Object state change records:
- - - - - - -

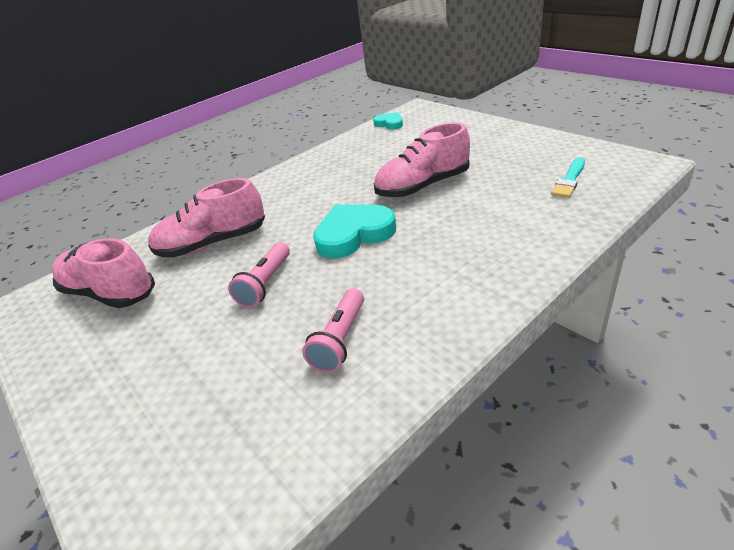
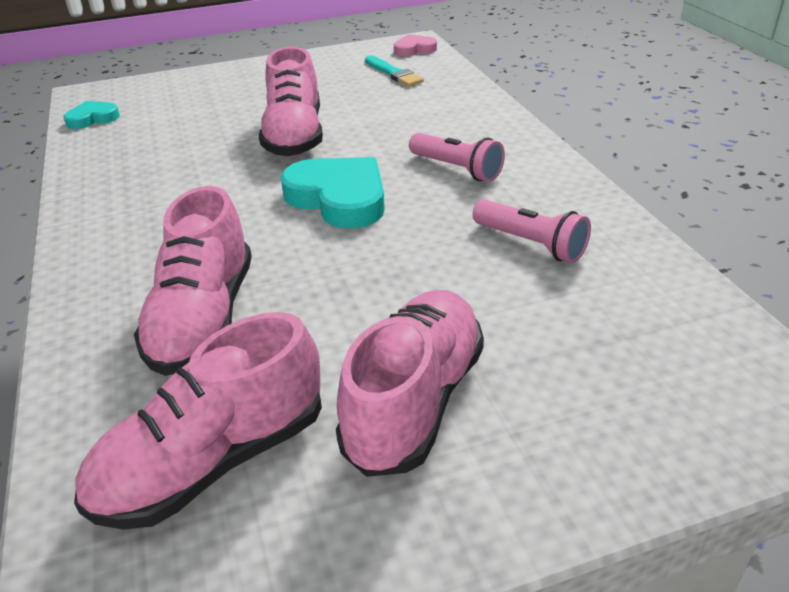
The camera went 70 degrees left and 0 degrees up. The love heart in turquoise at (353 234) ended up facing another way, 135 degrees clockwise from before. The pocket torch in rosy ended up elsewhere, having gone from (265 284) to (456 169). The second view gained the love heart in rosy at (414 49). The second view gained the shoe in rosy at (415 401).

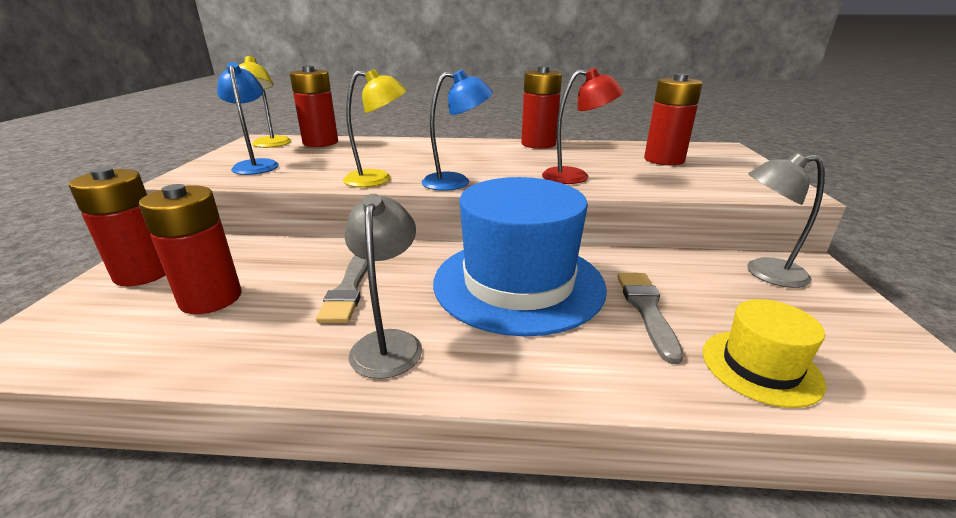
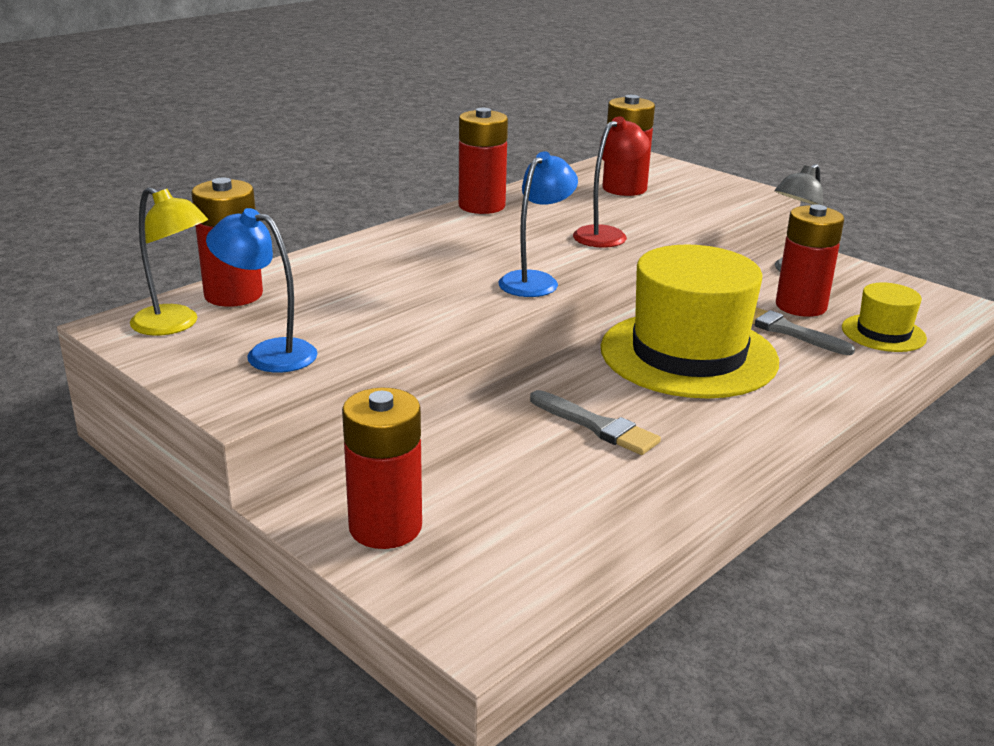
The camera went 50 degrees left and 0 degrees up. The second view lost the desk lamp in yellow at (378 179). What was the top hat in royal blue at (518 283) turned into the top hat in yellow at (688 354). The power cell in crimson ended up elsewhere, having gone from (211 298) to (801 306). The second view lost the desk lamp in ash-grey at (388 343).

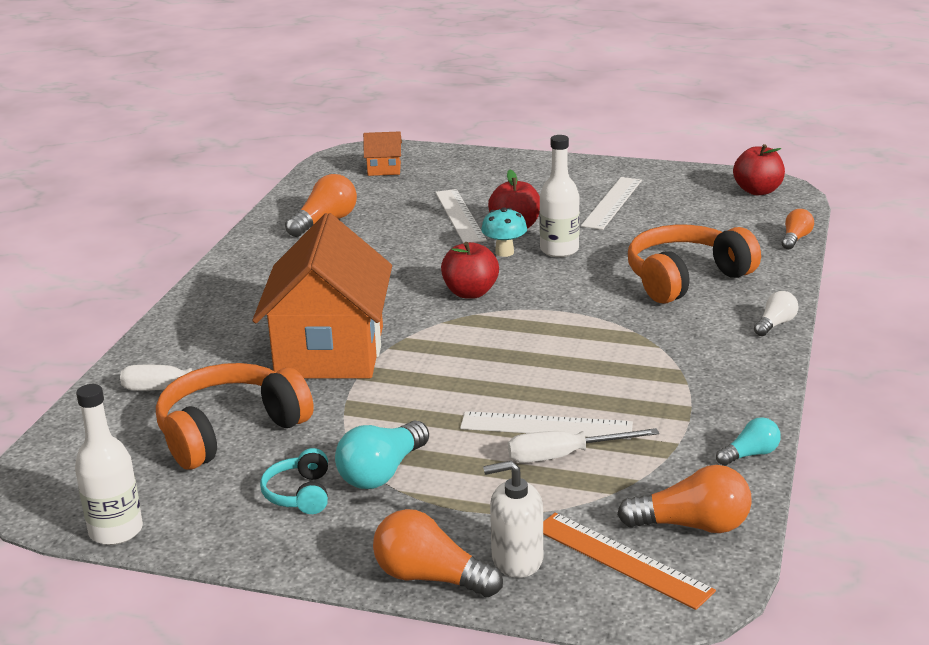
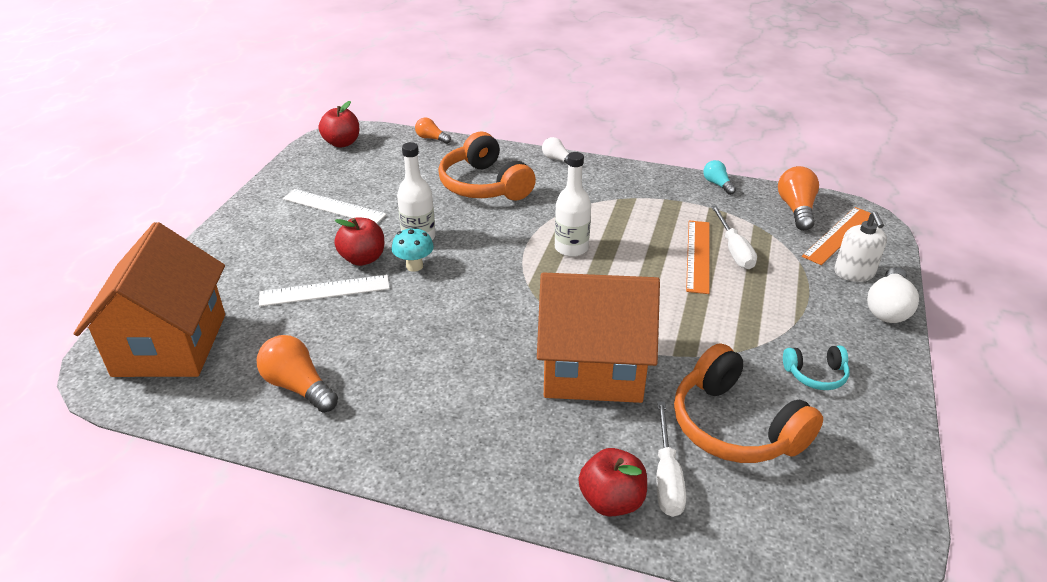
The camera went 90 degrees left and 10 degrees up. The size of the cottage in bright orange at (384 169) changed by a factor of 2.46. The apple in crimson ended up elsewhere, having gone from (470 293) to (611 500). The flask in white ended up elsewhere, having gone from (116 531) to (571 248). What was the straightedge in white at (546 426) turned into the straightedge in bright orange at (698 255). The second view lost the lightbulb in turquoise at (382 472). What was the lightbulb in bright orange at (430 577) turned into the lightbulb in white at (888 308).

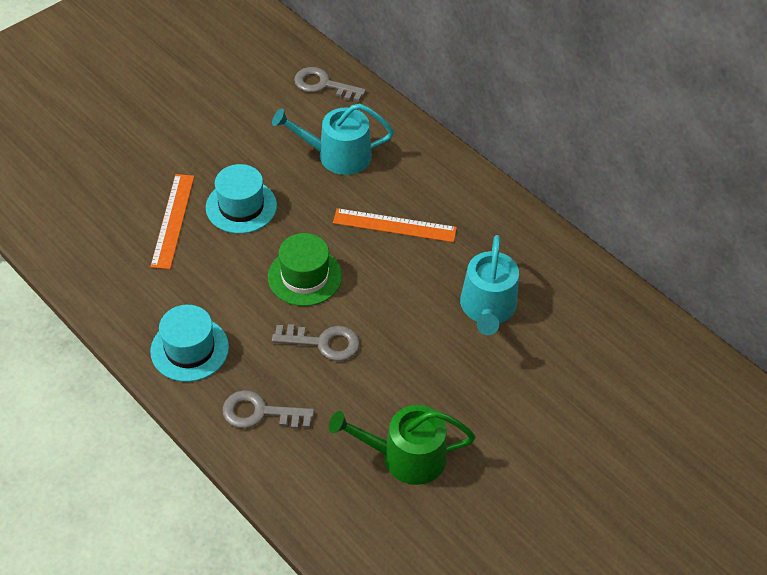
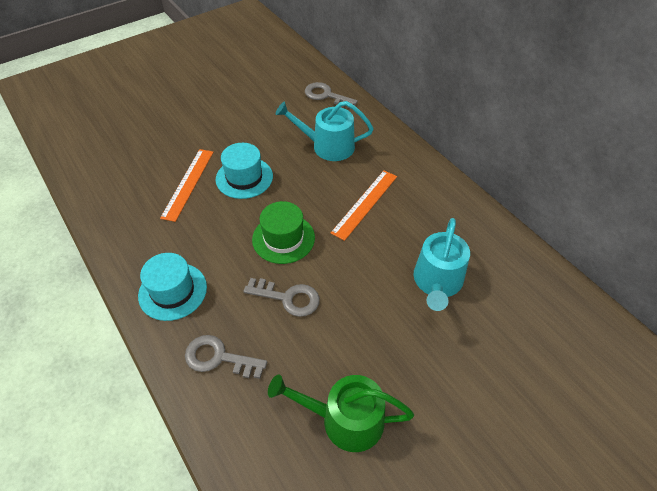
The camera went 10 degrees right and 0 degrees up. The straightedge in bright orange at (394 225) ended up facing another way, 75 degrees counterclockwise from before.

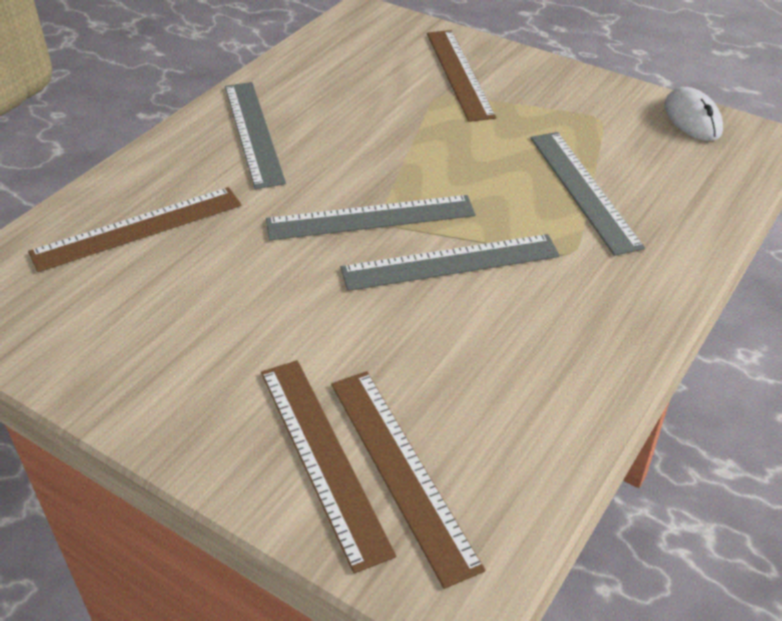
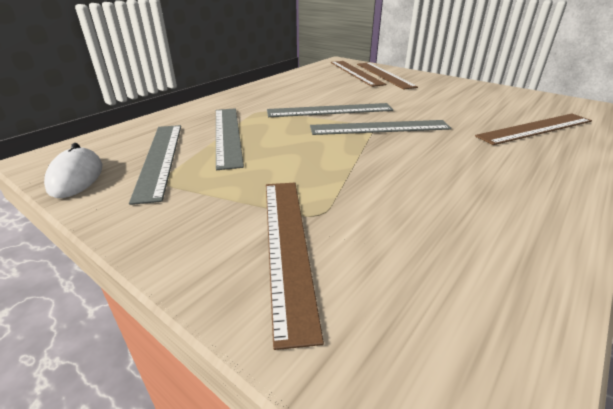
The camera went 175 degrees left and 10 degrees down. The straightedge in ash-grey ended up elsewhere, having gone from (253 132) to (160 158).

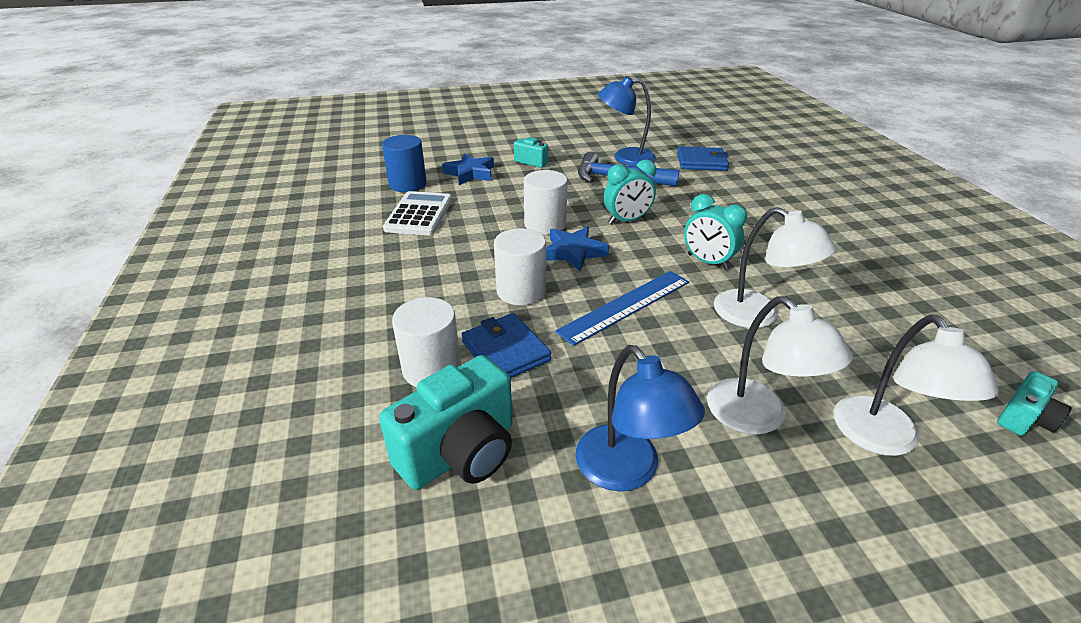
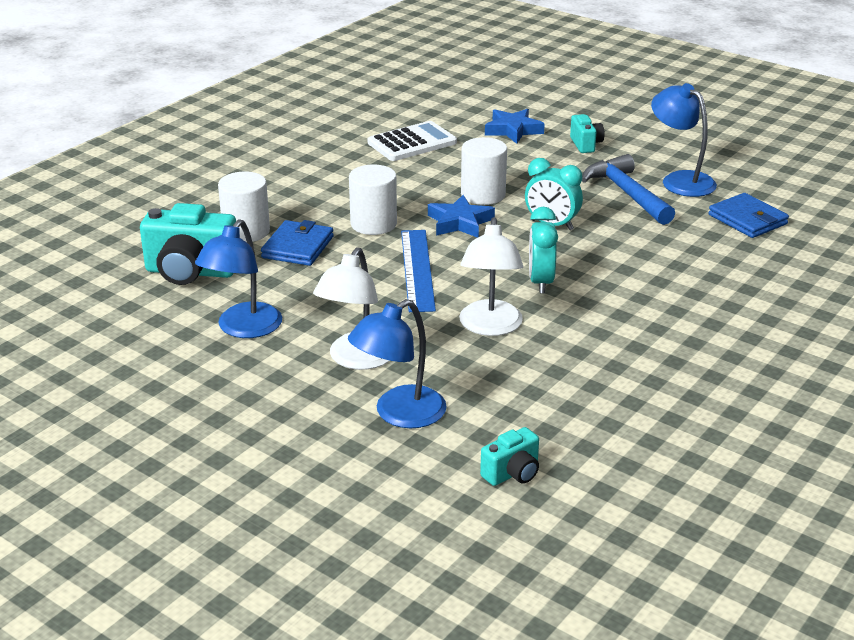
The camera went 50 degrees right and 5 degrees down. The second view lost the solid cylinder in royal blue at (408 184). The straightedge in royal blue at (626 306) ended up facing another way, 75 degrees clockwise from before. What was the desk lamp in white at (884 439) turned into the desk lamp in royal blue at (399 414). The photo camera in turquoise at (1024 419) ended up facing another way, 45 degrees counterclockwise from before.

- - - - - - -

* _EXERCISE REQUIREMENTS_: Reproduce each line of the records exactly and exclude any images.

* _TASK ANSWER_:
The camera went 70 degrees left and 0 degrees up. The love heart in turquoise at (353 234) ended up facing another way, 135 degrees clockwise from before. The pocket torch in rosy ended up elsewhere, having gone from (265 284) to (456 169). The second view gained the love heart in rosy at (414 49). The second view gained the shoe in rosy at (415 401).

The camera went 50 degrees left and 0 degrees up. The second view lost the desk lamp in yellow at (378 179). What was the top hat in royal blue at (518 283) turned into the top hat in yellow at (688 354). The power cell in crimson ended up elsewhere, having gone from (211 298) to (801 306). The second view lost the desk lamp in ash-grey at (388 343).

The camera went 90 degrees left and 10 degrees up. The size of the cottage in bright orange at (384 169) changed by a factor of 2.46. The apple in crimson ended up elsewhere, having gone from (470 293) to (611 500). The flask in white ended up elsewhere, having gone from (116 531) to (571 248). What was the straightedge in white at (546 426) turned into the straightedge in bright orange at (698 255). The second view lost the lightbulb in turquoise at (382 472). What was the lightbulb in bright orange at (430 577) turned into the lightbulb in white at (888 308).

The camera went 10 degrees right and 0 degrees up. The straightedge in bright orange at (394 225) ended up facing another way, 75 degrees counterclockwise from before.

The camera went 175 degrees left and 10 degrees down. The straightedge in ash-grey ended up elsewhere, having gone from (253 132) to (160 158).

The camera went 50 degrees right and 5 degrees down. The second view lost the solid cylinder in royal blue at (408 184). The straightedge in royal blue at (626 306) ended up facing another way, 75 degrees clockwise from before. What was the desk lamp in white at (884 439) turned into the desk lamp in royal blue at (399 414). The photo camera in turquoise at (1024 419) ended up facing another way, 45 degrees counterclockwise from before.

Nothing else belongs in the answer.